■ WORK TO COMPLETE
Restate the listing below line for line and word for word, without the pictures.
───── DATASET EXTRACT ─────
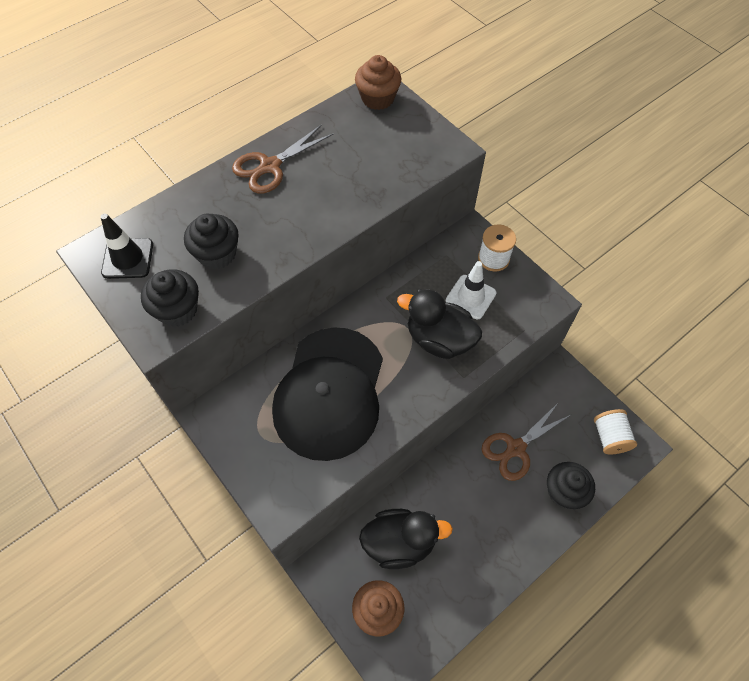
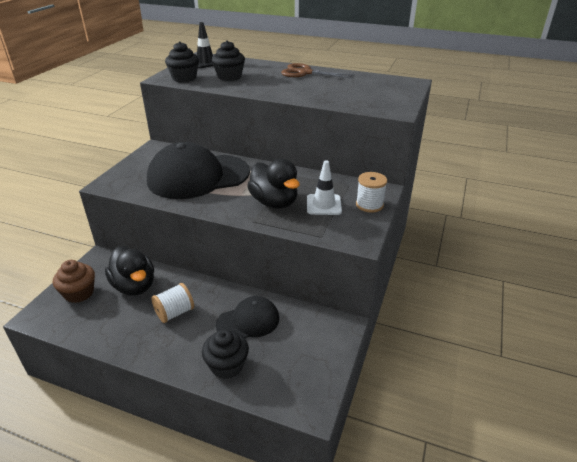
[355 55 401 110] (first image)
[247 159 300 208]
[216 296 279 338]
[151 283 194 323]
─────
■ ANSWER BOX
[355 55 401 110] (first image)
[247 159 300 208]
[216 296 279 338]
[151 283 194 323]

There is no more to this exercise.